-- Opening Marker --

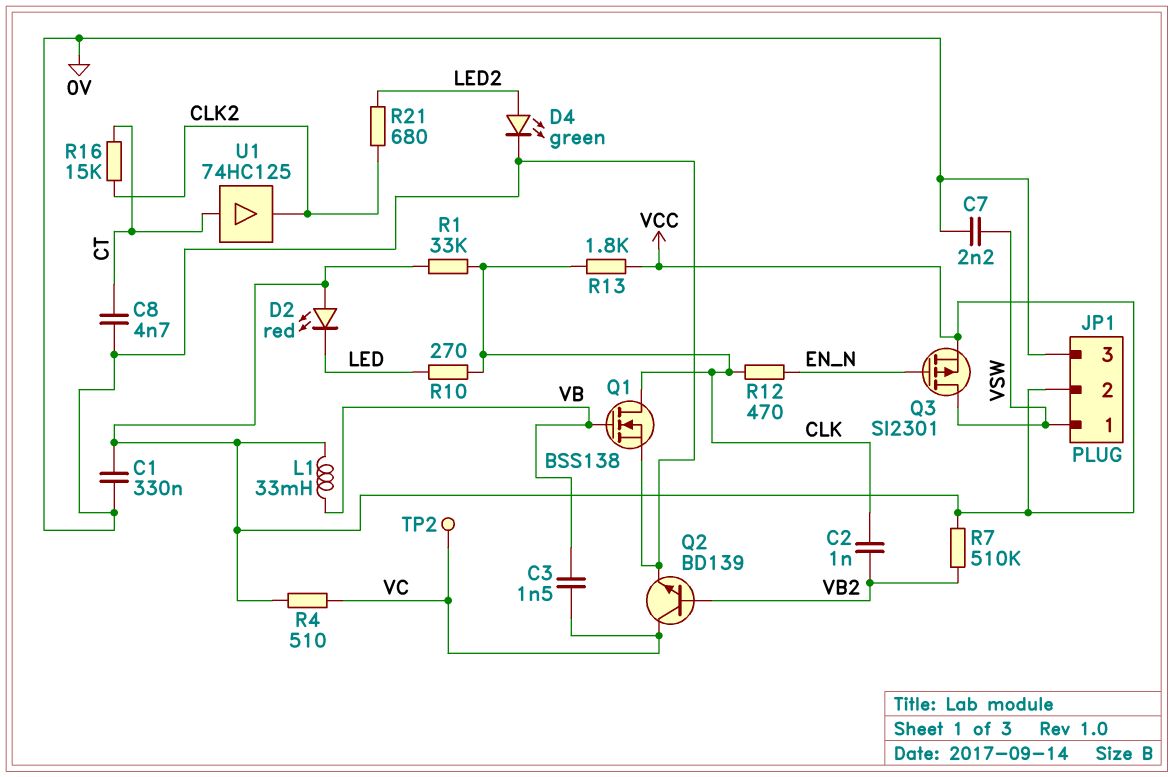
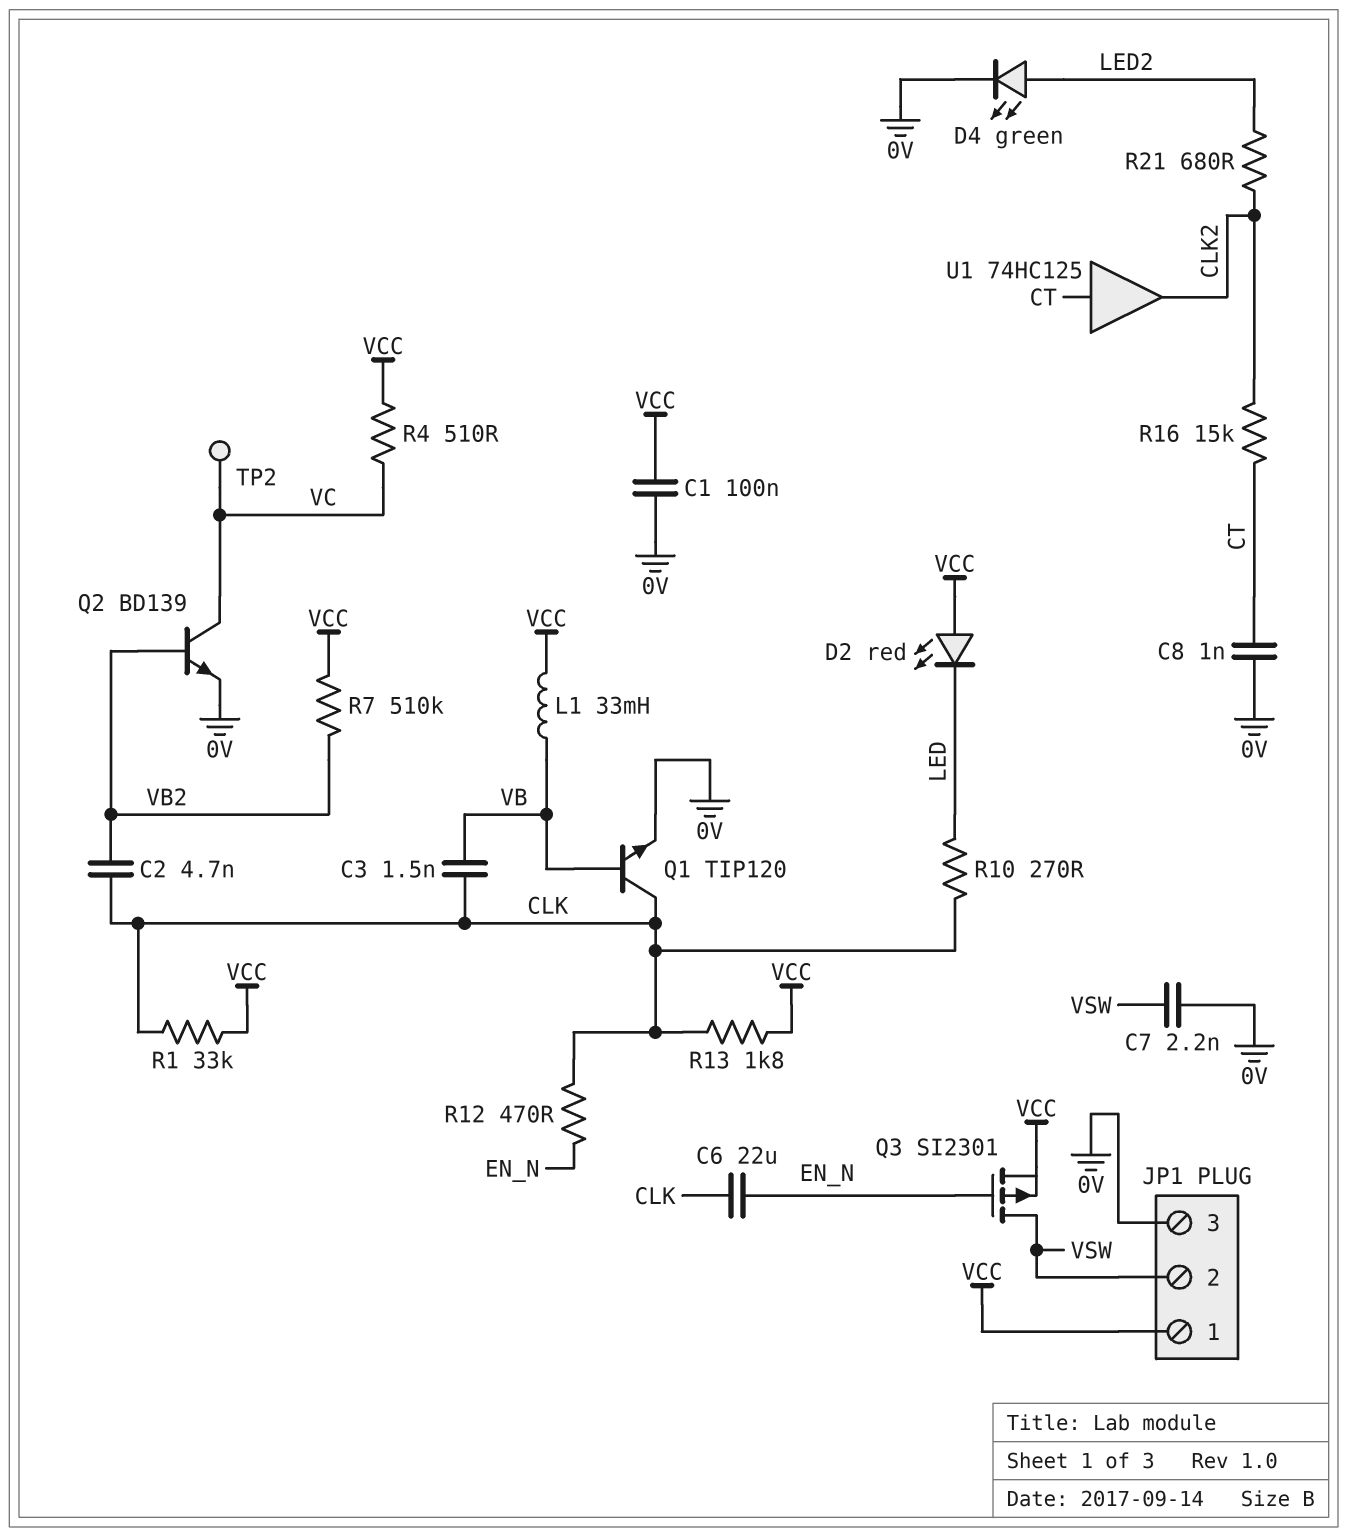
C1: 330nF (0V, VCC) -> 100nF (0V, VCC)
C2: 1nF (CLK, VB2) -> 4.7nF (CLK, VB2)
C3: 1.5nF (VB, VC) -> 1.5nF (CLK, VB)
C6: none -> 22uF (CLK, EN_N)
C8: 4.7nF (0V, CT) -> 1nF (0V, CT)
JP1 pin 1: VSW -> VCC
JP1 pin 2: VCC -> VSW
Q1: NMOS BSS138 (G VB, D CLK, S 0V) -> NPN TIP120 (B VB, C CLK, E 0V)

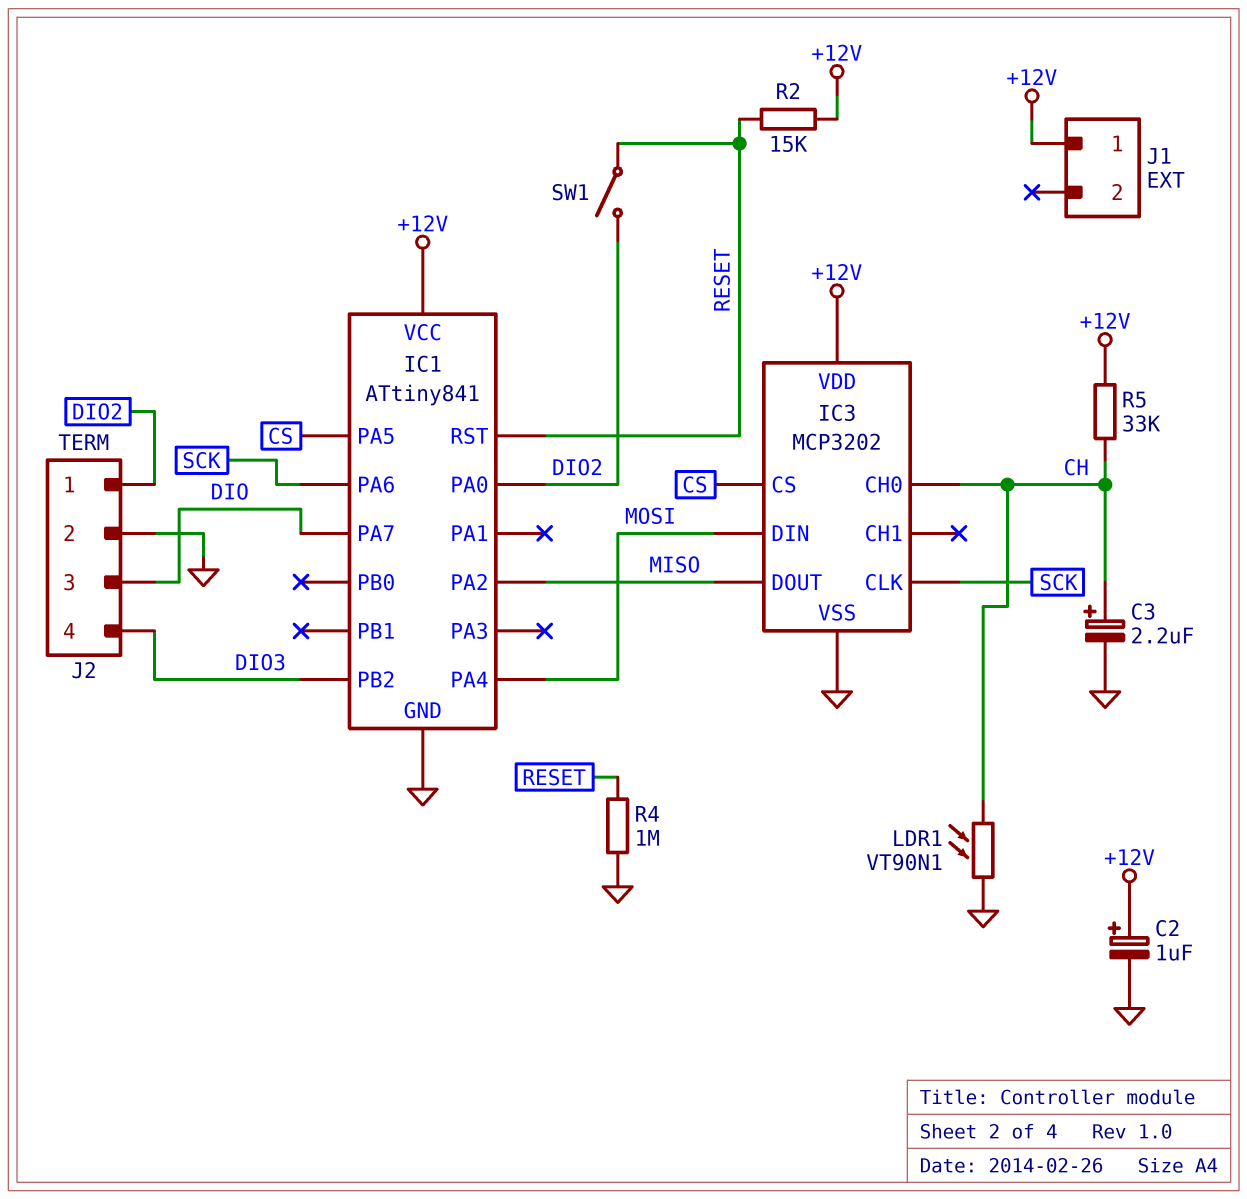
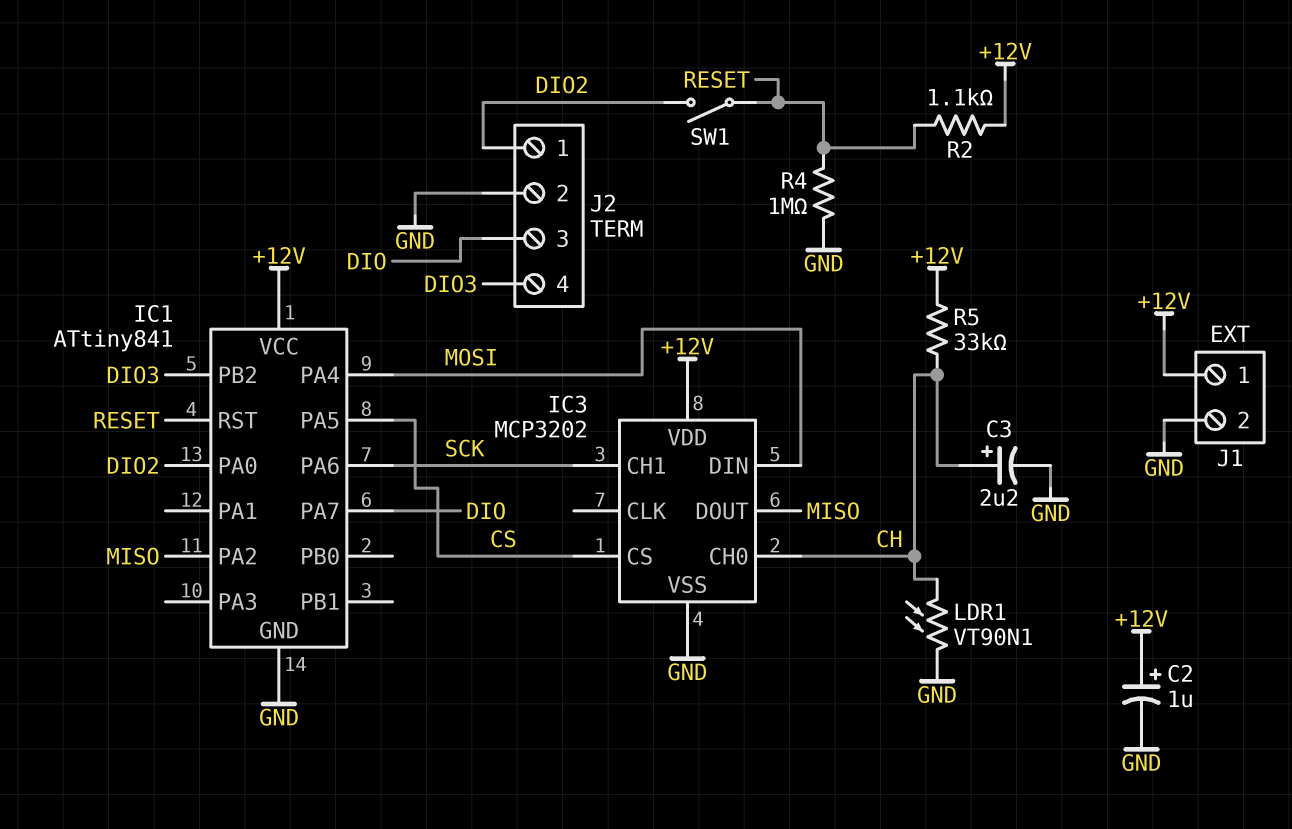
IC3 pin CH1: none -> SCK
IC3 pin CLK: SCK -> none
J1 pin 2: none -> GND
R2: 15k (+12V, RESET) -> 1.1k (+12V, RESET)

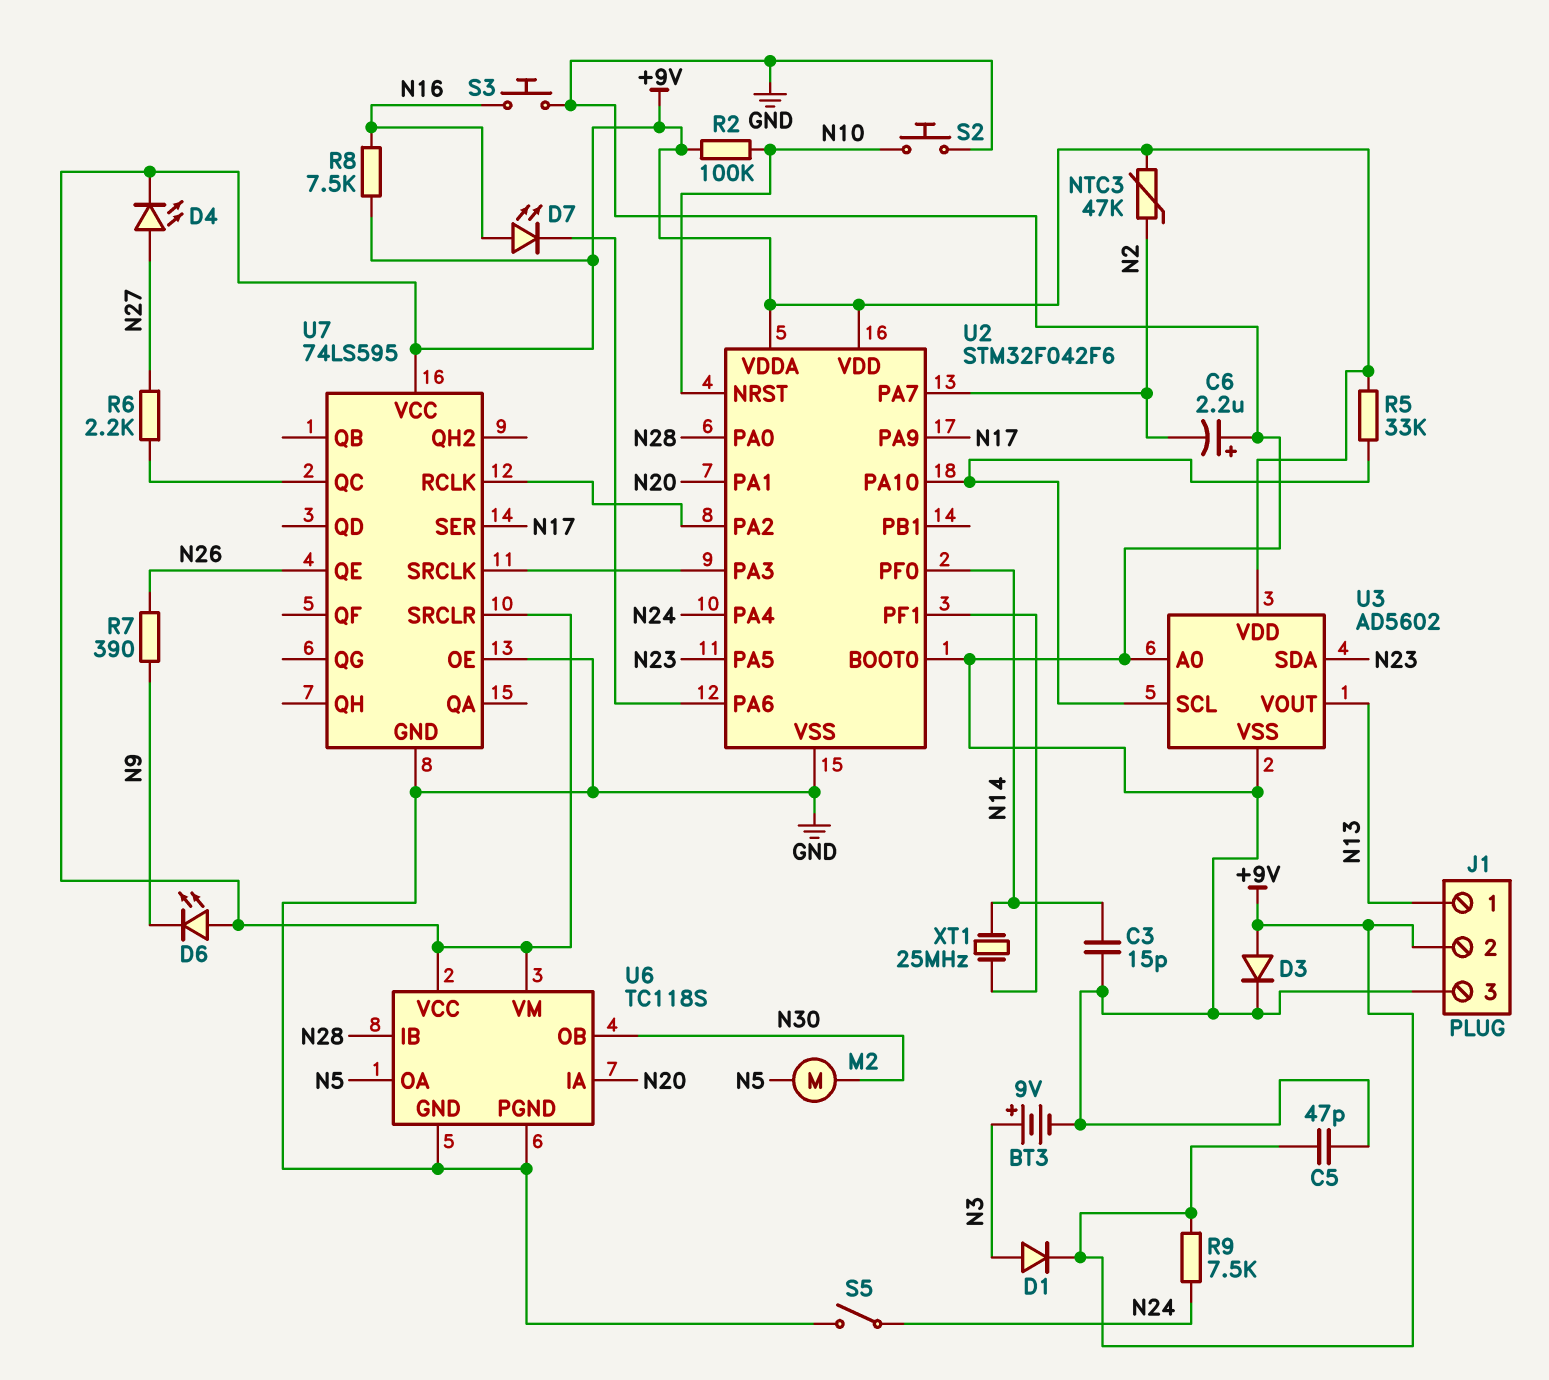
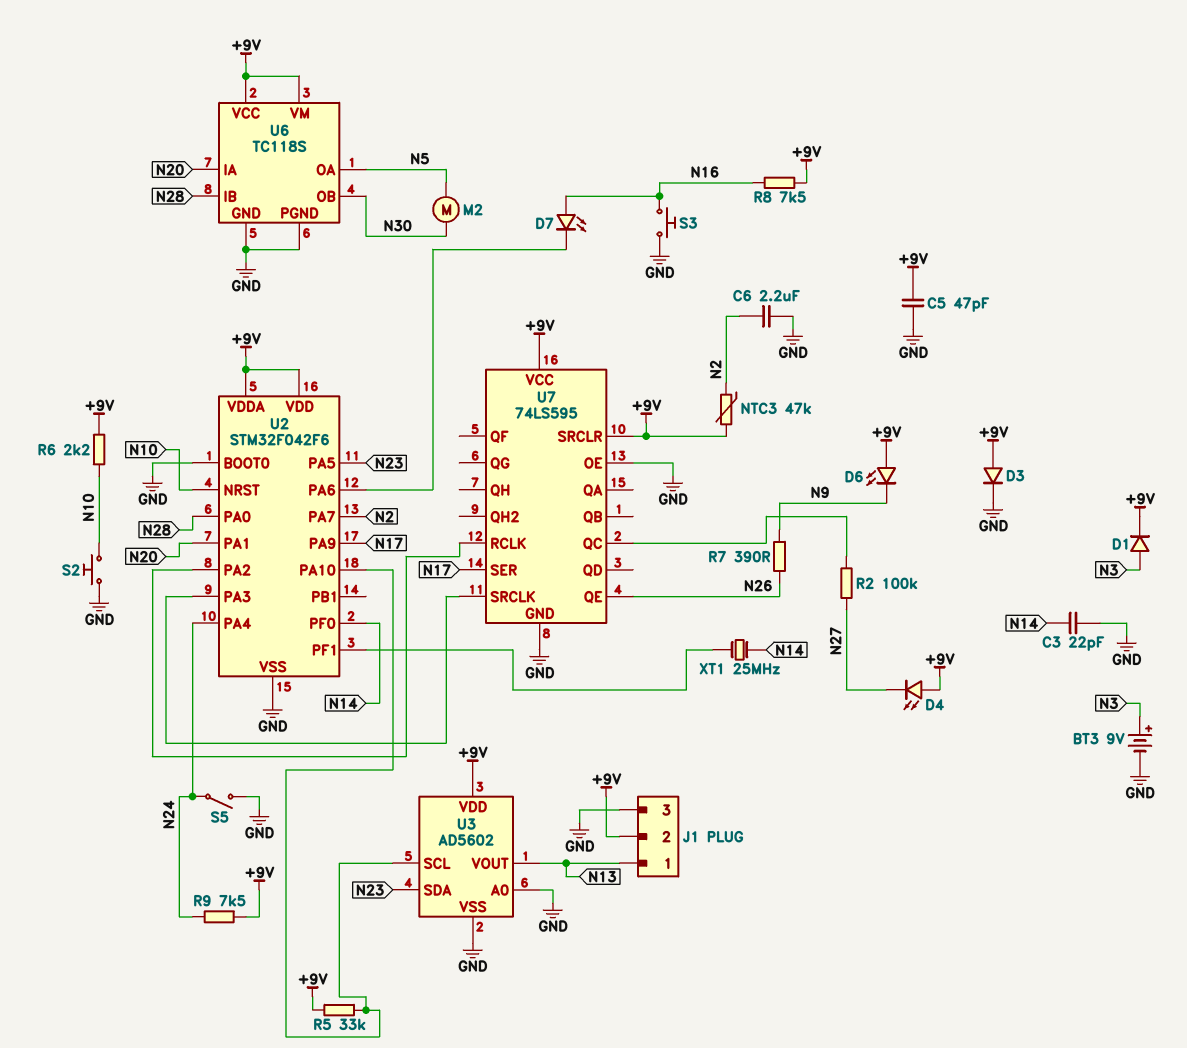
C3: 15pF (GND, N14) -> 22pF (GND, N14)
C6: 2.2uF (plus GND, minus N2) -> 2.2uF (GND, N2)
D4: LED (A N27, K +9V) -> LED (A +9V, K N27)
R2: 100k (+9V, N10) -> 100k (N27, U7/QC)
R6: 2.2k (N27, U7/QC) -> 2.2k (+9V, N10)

-- Closing Marker --

_Work instruction_:
Restate each line of the material word for word, skipping any picture.

_Response to the task_:
C1: 330nF (0V, VCC) -> 100nF (0V, VCC)
C2: 1nF (CLK, VB2) -> 4.7nF (CLK, VB2)
C3: 1.5nF (VB, VC) -> 1.5nF (CLK, VB)
C6: none -> 22uF (CLK, EN_N)
C8: 4.7nF (0V, CT) -> 1nF (0V, CT)
JP1 pin 1: VSW -> VCC
JP1 pin 2: VCC -> VSW
Q1: NMOS BSS138 (G VB, D CLK, S 0V) -> NPN TIP120 (B VB, C CLK, E 0V)

IC3 pin CH1: none -> SCK
IC3 pin CLK: SCK -> none
J1 pin 2: none -> GND
R2: 15k (+12V, RESET) -> 1.1k (+12V, RESET)

C3: 15pF (GND, N14) -> 22pF (GND, N14)
C6: 2.2uF (plus GND, minus N2) -> 2.2uF (GND, N2)
D4: LED (A N27, K +9V) -> LED (A +9V, K N27)
R2: 100k (+9V, N10) -> 100k (N27, U7/QC)
R6: 2.2k (N27, U7/QC) -> 2.2k (+9V, N10)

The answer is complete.